(Object state comparisons)
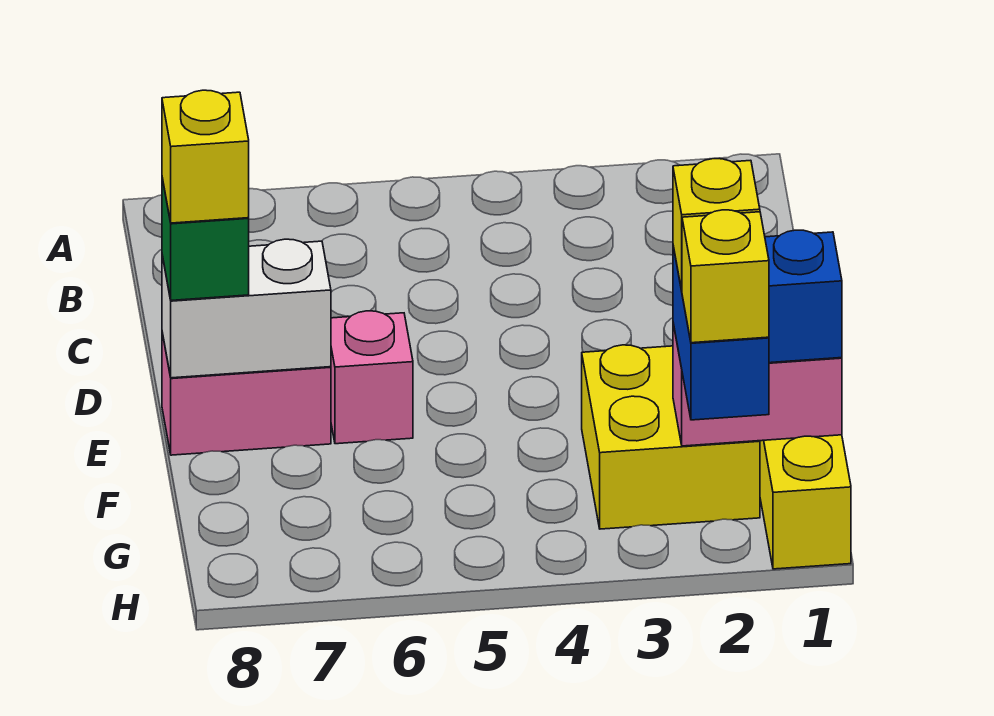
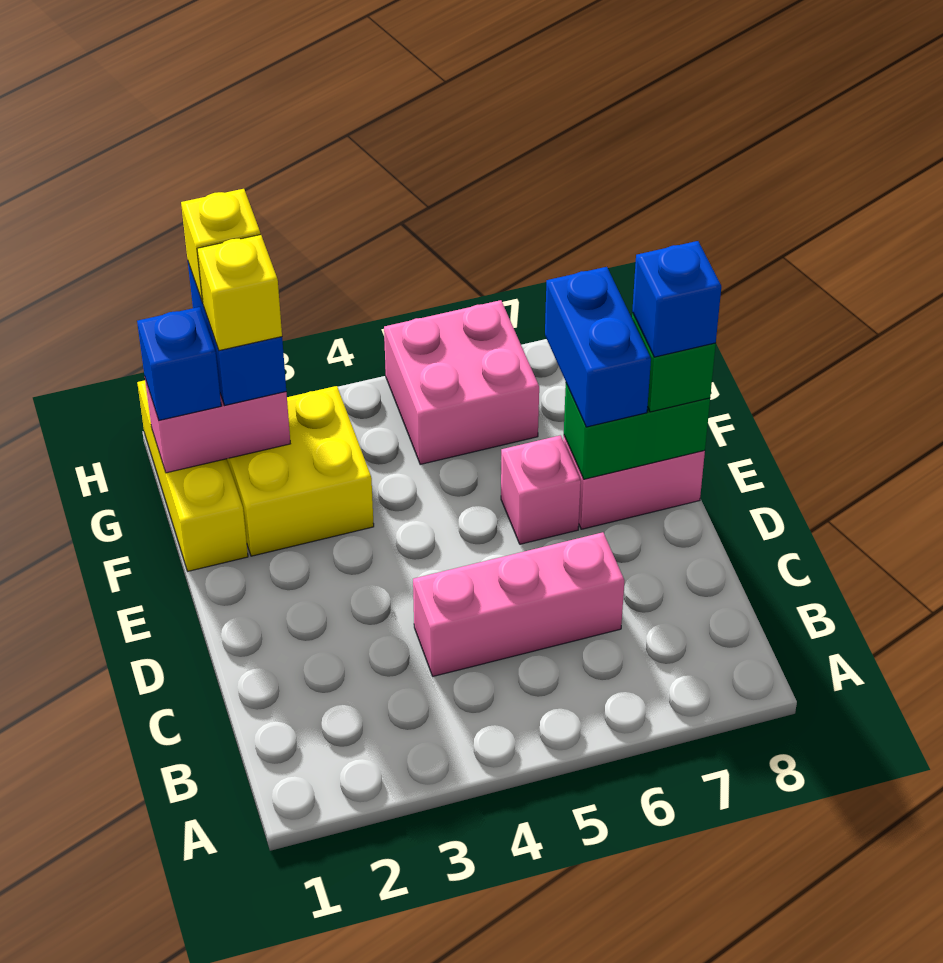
none -> pink 1x3 brick [413,532,624,676]
white 1x2 brick [162,239,331,378] -> green 1x2 brick [564,383,710,479]
none -> blue 1x2 brick [545,267,651,427]
yellow 1x1 brick [162,90,249,223] -> blue 1x1 brick [632,241,721,357]
none -> pink 2x2 brick [384,300,539,464]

Aim of the task>
Please print exactly the lines from the one containing "white 1x2 brick" through the last line of the records, both included, and nothing else.

Written response>
white 1x2 brick [162,239,331,378] -> green 1x2 brick [564,383,710,479]
none -> blue 1x2 brick [545,267,651,427]
yellow 1x1 brick [162,90,249,223] -> blue 1x1 brick [632,241,721,357]
none -> pink 2x2 brick [384,300,539,464]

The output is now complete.